● **WHAT IS EXPECTED**
Search the records for "stroma" and copy each line that holds it.

● **TASK MATERIAL**
[Start]
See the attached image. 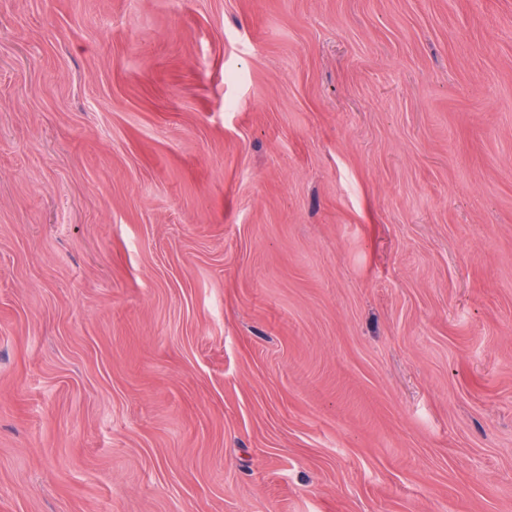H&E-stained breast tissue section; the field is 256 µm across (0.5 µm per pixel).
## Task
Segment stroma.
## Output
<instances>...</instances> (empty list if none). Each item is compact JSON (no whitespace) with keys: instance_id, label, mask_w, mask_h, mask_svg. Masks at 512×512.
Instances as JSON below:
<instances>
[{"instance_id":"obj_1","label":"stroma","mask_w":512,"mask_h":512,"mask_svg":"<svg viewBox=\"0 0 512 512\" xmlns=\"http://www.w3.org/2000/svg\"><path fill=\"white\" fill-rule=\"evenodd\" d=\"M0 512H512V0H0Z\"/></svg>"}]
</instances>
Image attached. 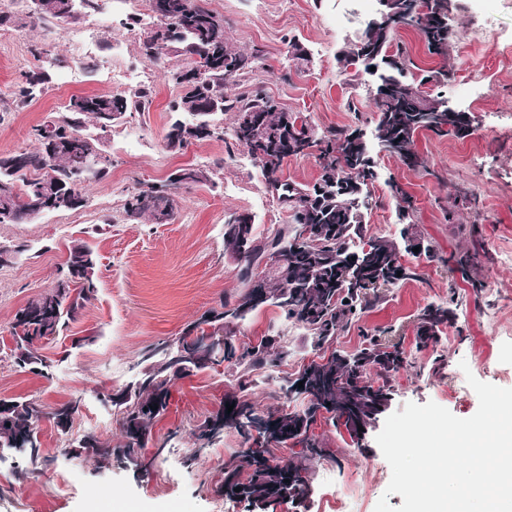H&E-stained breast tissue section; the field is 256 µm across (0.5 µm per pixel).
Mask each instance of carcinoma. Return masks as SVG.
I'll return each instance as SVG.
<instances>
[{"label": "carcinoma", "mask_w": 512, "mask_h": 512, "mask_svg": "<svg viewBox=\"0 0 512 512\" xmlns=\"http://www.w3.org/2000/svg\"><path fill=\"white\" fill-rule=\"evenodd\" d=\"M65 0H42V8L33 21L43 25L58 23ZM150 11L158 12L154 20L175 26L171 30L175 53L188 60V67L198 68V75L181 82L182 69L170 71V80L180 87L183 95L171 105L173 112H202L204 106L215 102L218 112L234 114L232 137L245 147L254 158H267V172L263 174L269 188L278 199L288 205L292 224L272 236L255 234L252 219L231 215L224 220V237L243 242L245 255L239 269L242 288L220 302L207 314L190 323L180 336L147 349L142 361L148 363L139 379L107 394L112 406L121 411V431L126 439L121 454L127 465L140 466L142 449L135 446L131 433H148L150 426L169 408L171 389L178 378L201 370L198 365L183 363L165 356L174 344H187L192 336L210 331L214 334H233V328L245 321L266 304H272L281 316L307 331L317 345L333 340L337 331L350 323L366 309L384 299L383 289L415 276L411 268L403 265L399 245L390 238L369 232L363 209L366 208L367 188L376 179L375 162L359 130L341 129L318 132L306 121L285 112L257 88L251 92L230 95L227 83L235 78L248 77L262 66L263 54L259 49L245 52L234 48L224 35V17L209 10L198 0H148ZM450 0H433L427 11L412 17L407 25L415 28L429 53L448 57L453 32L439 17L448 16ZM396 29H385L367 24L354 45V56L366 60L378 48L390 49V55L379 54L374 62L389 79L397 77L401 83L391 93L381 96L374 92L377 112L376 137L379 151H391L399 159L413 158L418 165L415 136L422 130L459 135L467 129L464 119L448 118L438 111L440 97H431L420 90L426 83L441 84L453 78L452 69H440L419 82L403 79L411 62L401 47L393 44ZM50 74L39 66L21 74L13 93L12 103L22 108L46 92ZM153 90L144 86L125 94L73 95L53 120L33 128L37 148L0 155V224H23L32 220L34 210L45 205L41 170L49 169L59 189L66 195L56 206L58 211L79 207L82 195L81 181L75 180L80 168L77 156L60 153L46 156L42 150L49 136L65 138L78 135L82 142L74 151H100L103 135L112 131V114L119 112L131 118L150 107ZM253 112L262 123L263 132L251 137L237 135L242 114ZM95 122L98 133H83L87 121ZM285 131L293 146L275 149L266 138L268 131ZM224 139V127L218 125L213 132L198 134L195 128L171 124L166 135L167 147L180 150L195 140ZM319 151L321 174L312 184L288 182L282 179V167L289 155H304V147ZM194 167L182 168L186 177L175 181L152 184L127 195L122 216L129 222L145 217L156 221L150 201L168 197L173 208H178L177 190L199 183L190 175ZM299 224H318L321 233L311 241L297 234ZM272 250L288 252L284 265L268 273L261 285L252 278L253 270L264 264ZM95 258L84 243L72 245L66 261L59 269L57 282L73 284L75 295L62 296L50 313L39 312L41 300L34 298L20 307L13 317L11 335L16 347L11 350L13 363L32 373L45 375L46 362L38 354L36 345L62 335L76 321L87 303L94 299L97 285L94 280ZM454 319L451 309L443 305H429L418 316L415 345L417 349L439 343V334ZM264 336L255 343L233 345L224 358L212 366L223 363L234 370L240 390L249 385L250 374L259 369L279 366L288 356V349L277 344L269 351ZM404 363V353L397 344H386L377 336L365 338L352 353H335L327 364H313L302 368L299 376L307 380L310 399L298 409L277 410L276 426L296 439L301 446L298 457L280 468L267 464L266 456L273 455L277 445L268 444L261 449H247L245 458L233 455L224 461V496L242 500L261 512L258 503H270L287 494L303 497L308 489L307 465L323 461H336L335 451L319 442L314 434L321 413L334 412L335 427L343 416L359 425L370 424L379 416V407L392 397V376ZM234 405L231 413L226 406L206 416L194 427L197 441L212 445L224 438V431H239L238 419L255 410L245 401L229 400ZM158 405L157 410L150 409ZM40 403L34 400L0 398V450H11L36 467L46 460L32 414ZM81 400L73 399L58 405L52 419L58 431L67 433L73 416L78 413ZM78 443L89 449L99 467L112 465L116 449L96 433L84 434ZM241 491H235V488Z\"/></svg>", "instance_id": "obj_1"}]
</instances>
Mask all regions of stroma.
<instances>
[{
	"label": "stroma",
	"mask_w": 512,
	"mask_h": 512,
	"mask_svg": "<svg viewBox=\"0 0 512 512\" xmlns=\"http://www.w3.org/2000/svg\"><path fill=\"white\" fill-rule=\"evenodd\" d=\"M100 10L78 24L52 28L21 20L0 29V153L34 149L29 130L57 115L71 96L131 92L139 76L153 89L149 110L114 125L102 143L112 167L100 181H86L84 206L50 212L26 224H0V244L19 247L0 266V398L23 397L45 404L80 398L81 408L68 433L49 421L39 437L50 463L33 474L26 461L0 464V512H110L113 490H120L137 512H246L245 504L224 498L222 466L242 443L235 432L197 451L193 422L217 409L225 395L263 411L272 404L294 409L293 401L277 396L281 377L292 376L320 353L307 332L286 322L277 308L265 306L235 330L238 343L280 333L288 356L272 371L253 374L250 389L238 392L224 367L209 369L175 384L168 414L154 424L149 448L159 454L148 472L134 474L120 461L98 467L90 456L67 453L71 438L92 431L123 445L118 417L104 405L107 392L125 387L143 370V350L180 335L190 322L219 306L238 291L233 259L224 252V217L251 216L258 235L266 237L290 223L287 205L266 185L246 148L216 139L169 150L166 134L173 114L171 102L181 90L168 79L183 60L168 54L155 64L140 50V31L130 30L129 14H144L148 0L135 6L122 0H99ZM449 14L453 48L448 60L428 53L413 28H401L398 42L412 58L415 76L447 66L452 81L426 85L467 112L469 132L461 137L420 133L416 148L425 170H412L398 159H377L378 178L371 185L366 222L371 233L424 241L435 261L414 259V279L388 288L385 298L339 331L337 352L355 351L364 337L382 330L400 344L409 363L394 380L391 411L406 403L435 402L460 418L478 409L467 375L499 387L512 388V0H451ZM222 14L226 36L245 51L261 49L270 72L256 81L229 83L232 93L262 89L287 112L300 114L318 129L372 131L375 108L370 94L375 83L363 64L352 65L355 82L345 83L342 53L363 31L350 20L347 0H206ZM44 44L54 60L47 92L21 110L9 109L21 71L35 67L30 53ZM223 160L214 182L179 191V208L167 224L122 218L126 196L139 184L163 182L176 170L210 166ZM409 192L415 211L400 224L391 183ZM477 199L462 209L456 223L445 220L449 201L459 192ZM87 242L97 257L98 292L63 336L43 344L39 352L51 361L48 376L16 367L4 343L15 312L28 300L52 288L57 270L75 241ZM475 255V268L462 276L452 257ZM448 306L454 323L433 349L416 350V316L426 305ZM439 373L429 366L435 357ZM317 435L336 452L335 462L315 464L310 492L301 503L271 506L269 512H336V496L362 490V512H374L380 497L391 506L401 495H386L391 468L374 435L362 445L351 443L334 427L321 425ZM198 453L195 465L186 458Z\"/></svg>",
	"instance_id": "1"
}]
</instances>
[End]
● **FINAL RESULT**
Segment stroma.
[{"instance_id":"obj_1","label":"stroma","mask_w":512,"mask_h":512,"mask_svg":"<svg viewBox=\"0 0 512 512\" xmlns=\"http://www.w3.org/2000/svg\"><path fill=\"white\" fill-rule=\"evenodd\" d=\"M0 512H512V0H0Z\"/></svg>"}]
Mask all regions of stroma.
	"label": "stroma",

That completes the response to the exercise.